Edit difference data
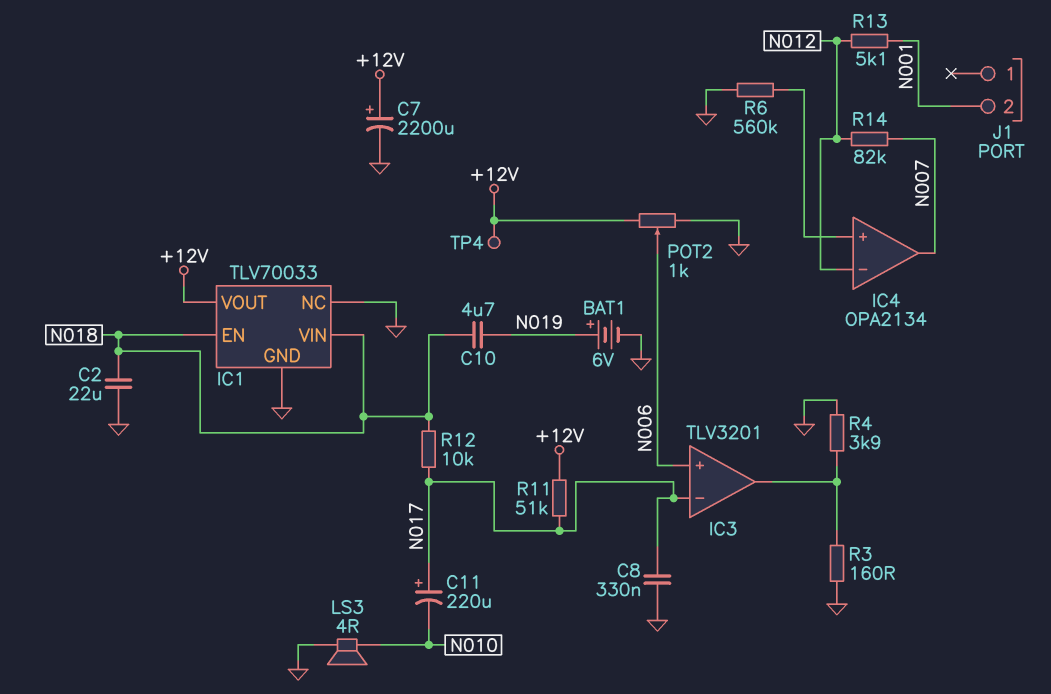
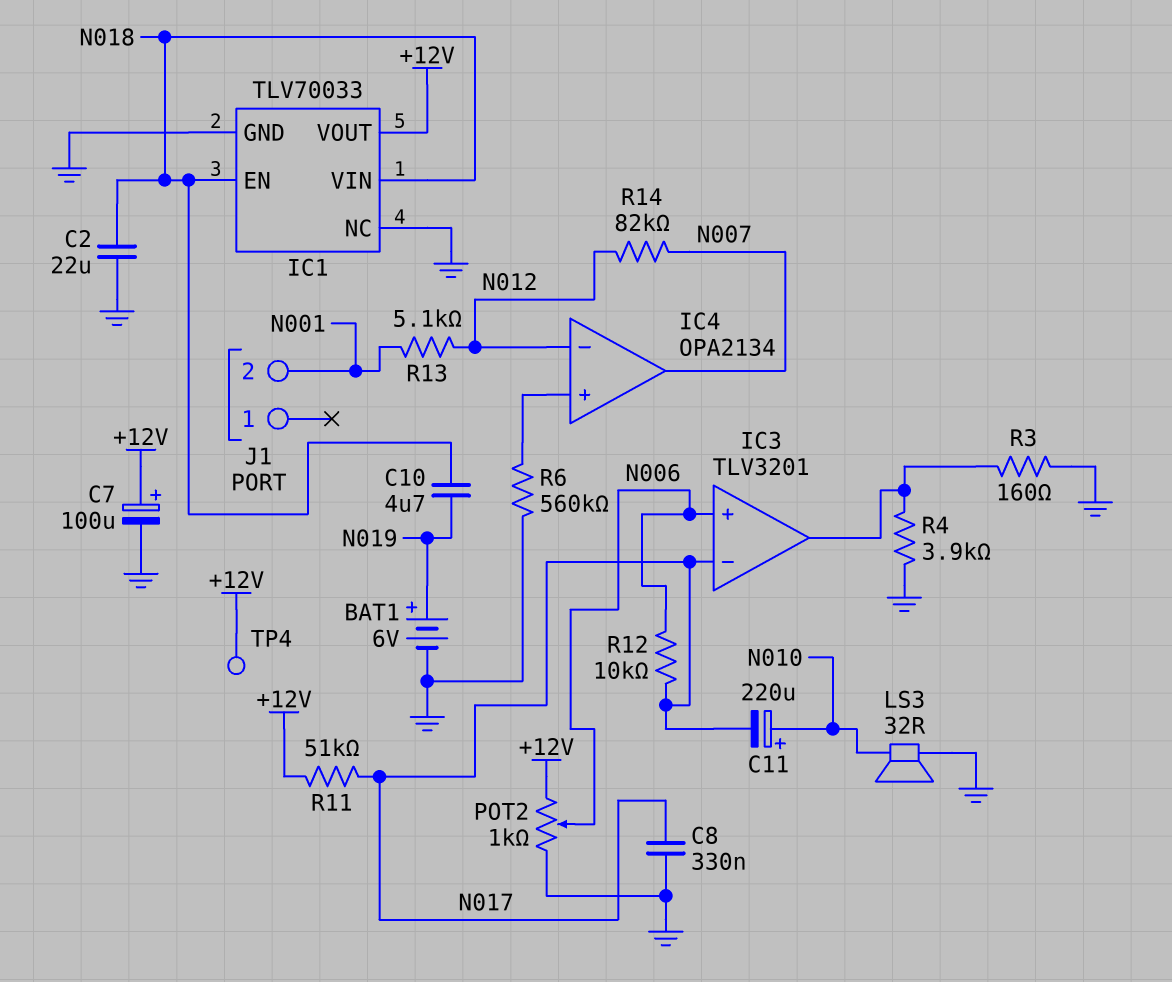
C7: 2200uF (plus +12V, minus GND) -> 100uF (plus +12V, minus GND)
C11: 220uF (plus N017, minus N010) -> 220uF (plus N010, minus N017)
LS3: speaker 4R (GND, N010) -> speaker 32R (GND, N010)
R12: 10k (N017, N018) -> 10k (N006, N017)

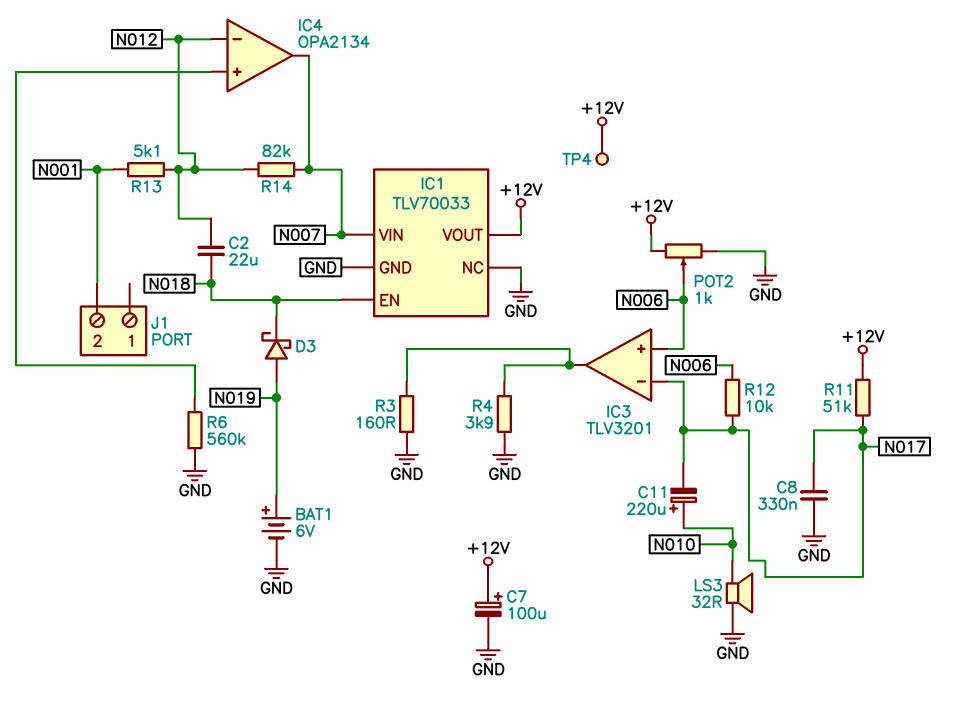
C2: 22uF (GND, N018) -> 22uF (N012, N018)
C10: 4.7uF (N018, N019) -> none
D3: none -> schottky (A N019, K N018)
IC1 pin VIN: N018 -> N007

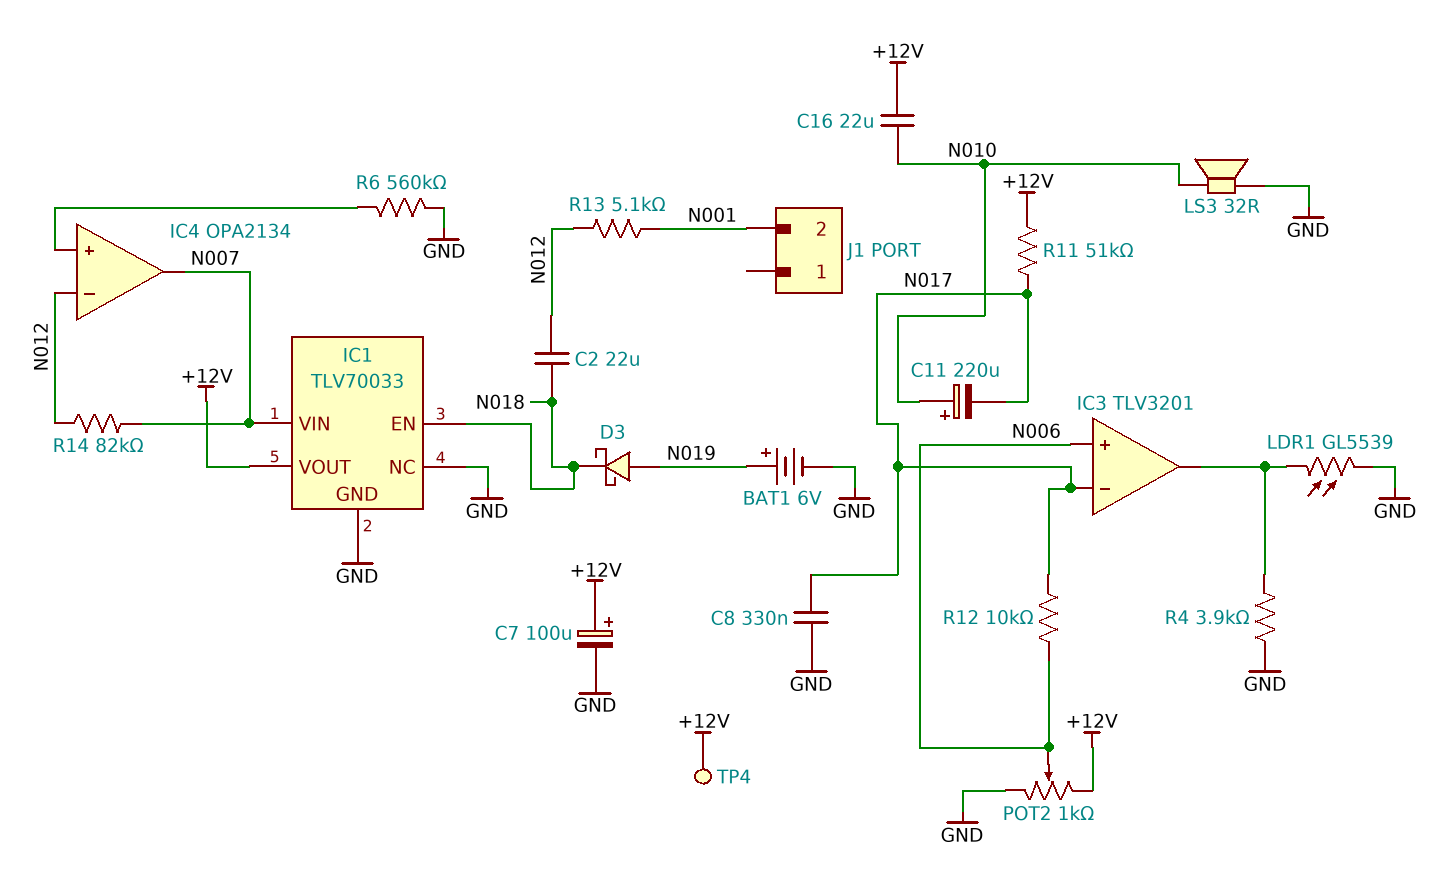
C16: none -> 22uF (+12V, N010)
LDR1: none -> GL5539 (GND, IC3/out)
R3: 160 (GND, IC3/out) -> none

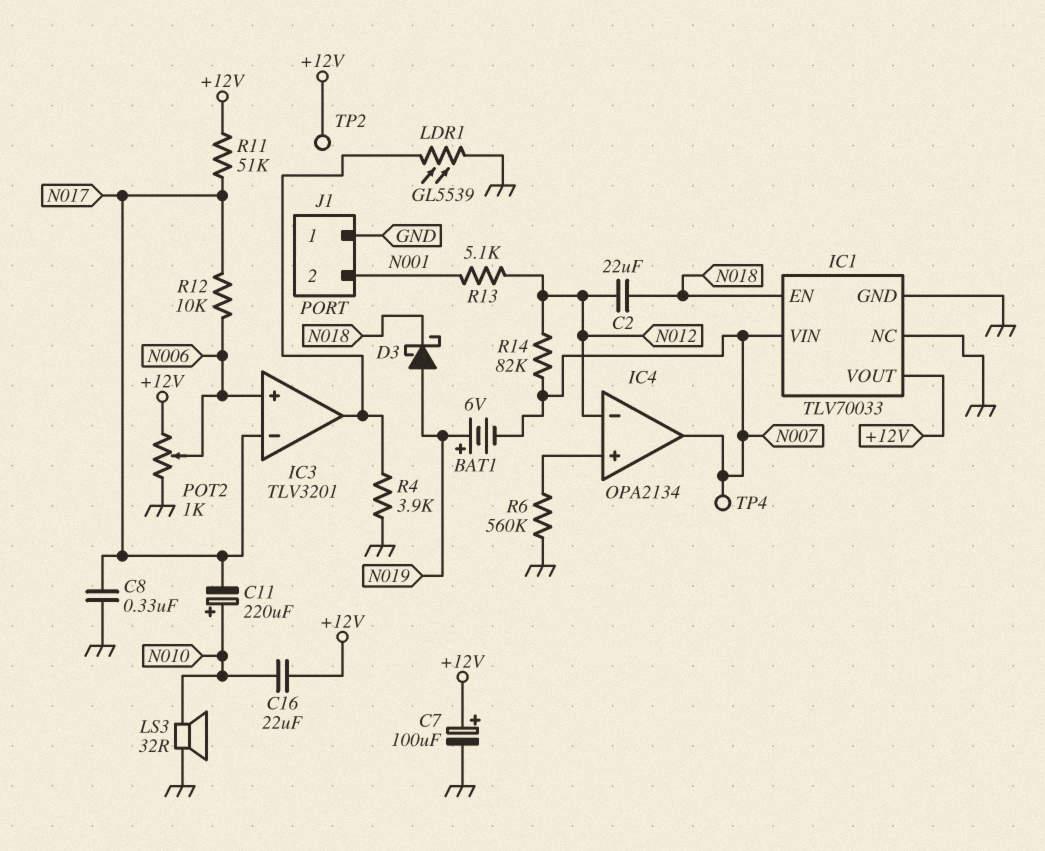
BAT1: 6V (plus N019, minus GND) -> 6V (plus N019, minus N007)
J1 pin 1: none -> GND
TP2: none -> test point (+12V)
TP4: test point (+12V) -> test point (N007)

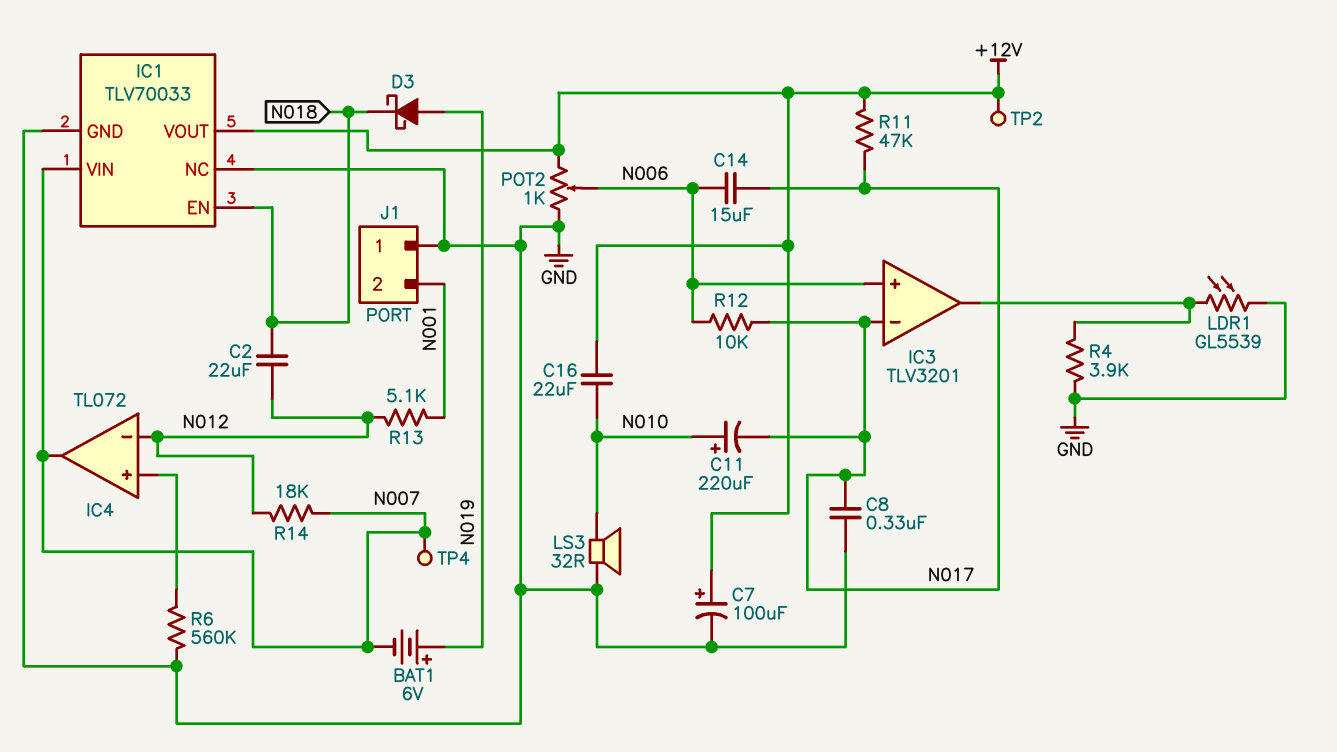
C14: none -> 15uF (N006, N017)
IC4: OPA2134 -> TL072
R11: 51k (+12V, N017) -> 47k (+12V, N017)
R14: 82k (N007, N012) -> 18k (N007, N012)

| WHAT THE EXERCISE ASKS |
Copy each line of the data that contains the word "none", leaving the other lines out.

| RESULT FOR THIS TASK |
C10: 4.7uF (N018, N019) -> none
D3: none -> schottky (A N019, K N018)
C16: none -> 22uF (+12V, N010)
LDR1: none -> GL5539 (GND, IC3/out)
R3: 160 (GND, IC3/out) -> none
J1 pin 1: none -> GND
TP2: none -> test point (+12V)
C14: none -> 15uF (N006, N017)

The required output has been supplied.